• What you are asked to do:
Exclude the pictures, then restate exactly each line of the data below from the first through the line containing "pink cross: (73, 170)".

• Available data:
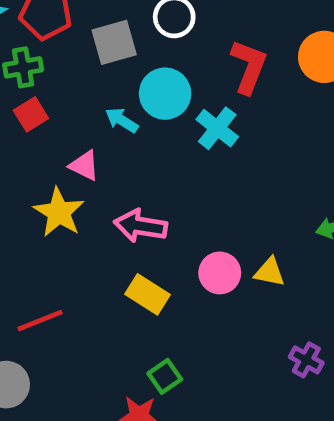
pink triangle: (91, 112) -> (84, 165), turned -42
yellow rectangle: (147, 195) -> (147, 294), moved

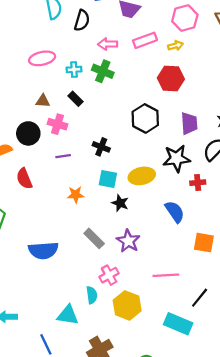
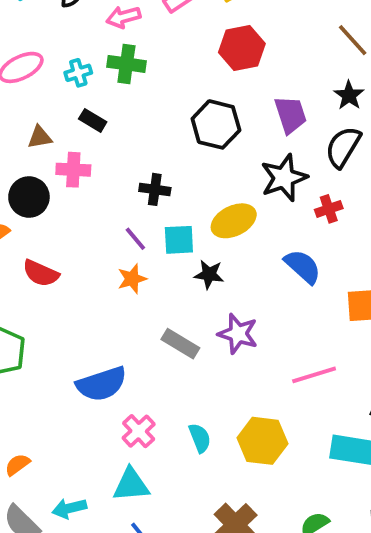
purple line: (63, 156) -> (135, 239), moved, turned 72
red semicircle: (24, 179) -> (41, 273), turned -30
pink cross: (109, 275) -> (139, 431), moved
cyan triangle: (68, 315) -> (131, 485), moved

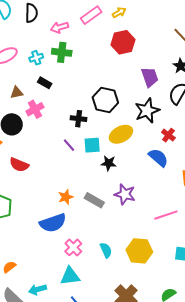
black hexagon: (216, 124) -> (105, 100), moved
pink cross: (73, 170) -> (35, 109), turned -30
red cross: (329, 209) -> (168, 135), moved, turned -32
orange star: (132, 279) -> (66, 197), moved

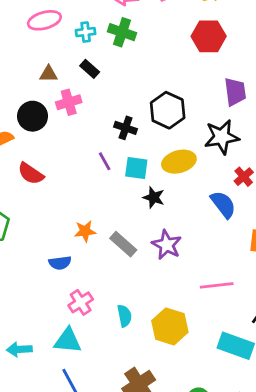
blue semicircle: (53, 223) -> (60, 263), size x0.6

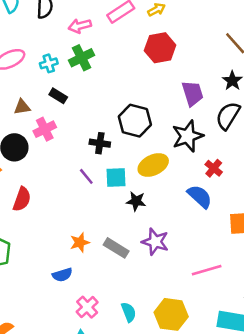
green cross: (122, 32) -> (82, 58), turned -35
red semicircle: (31, 174) -> (22, 199), turned -95

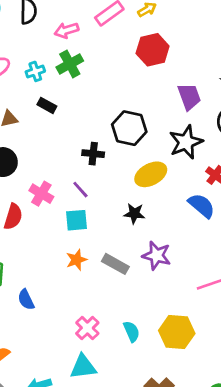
pink cross: (45, 129) -> (41, 194), moved, turned -30
cyan square: (116, 177) -> (76, 220), moved
blue semicircle: (62, 275) -> (26, 300), moved, turned 84

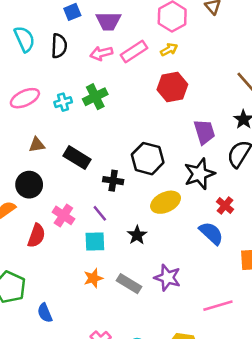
pink arrow: (67, 30) -> (101, 53), moved
black rectangle: (47, 105) -> (77, 158), moved, size x1.5
black star: (134, 214) -> (137, 235), moved, turned 30

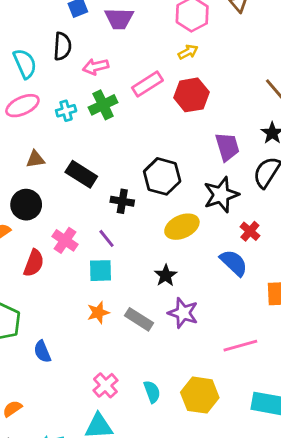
cyan semicircle: (24, 39) -> (25, 64), moved
pink rectangle: (134, 52) -> (147, 84), moved
pink arrow: (101, 53) -> (96, 67), moved
black star: (137, 235) -> (166, 275), moved

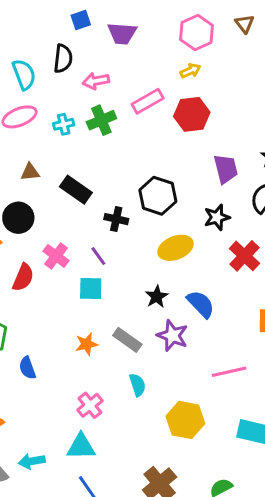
black star: (221, 195) -> (217, 217), size x0.7
red cross: (250, 231) -> (244, 256), size x1.5
blue semicircle: (234, 263) -> (201, 304), moved
orange star: (98, 313) -> (87, 344), moved
cyan semicircle: (152, 392) -> (138, 385), moved

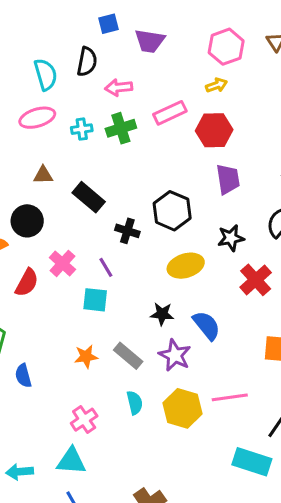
purple trapezoid: (226, 169) -> (228, 179), moved
black star: (157, 297) -> (162, 314), turned 30
yellow hexagon: (185, 420) -> (182, 408), moved

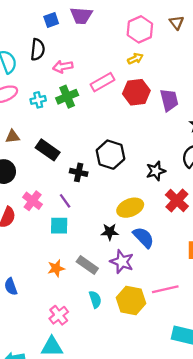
purple trapezoid: (150, 41) -> (81, 16), moved
purple trapezoid: (228, 179) -> (169, 100), moved
yellow ellipse: (186, 266) -> (130, 208), moved

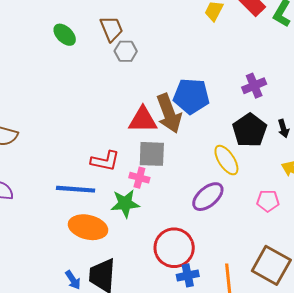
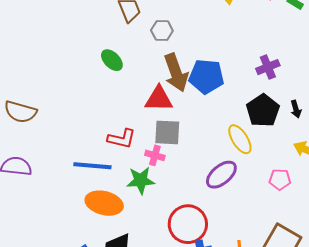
green ellipse: (65, 35) -> (112, 60), moved
gray hexagon: (126, 51) -> (162, 31), moved
brown arrow: (169, 113) -> (176, 73), moved

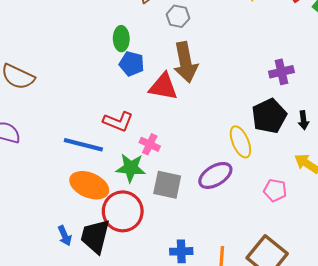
green ellipse: (112, 60) -> (121, 39), turned 35
blue pentagon: (206, 76) -> (132, 64), moved, size x0.7
gray square: (167, 132) -> (167, 185), moved
red circle: (188, 224) -> (123, 211), moved

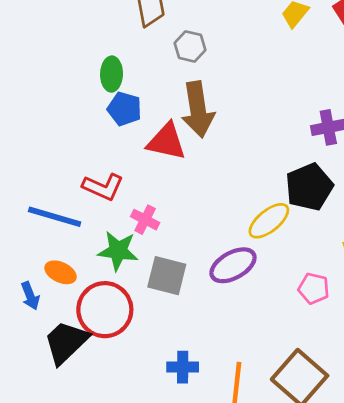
yellow ellipse: (240, 142) -> (269, 221), turned 72
orange ellipse: (89, 185) -> (61, 272), size x0.6
blue arrow: (65, 236) -> (30, 296), moved
black trapezoid: (95, 236) -> (66, 342), turned 30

• Result:
pink triangle: (91, 112) -> (84, 165), turned -42
yellow rectangle: (147, 195) -> (147, 294), moved

purple line: (63, 156) -> (135, 239), moved, turned 72
red semicircle: (24, 179) -> (41, 273), turned -30
pink cross: (109, 275) -> (139, 431), moved
cyan triangle: (68, 315) -> (131, 485), moved

black hexagon: (216, 124) -> (105, 100), moved
pink cross: (73, 170) -> (35, 109), turned -30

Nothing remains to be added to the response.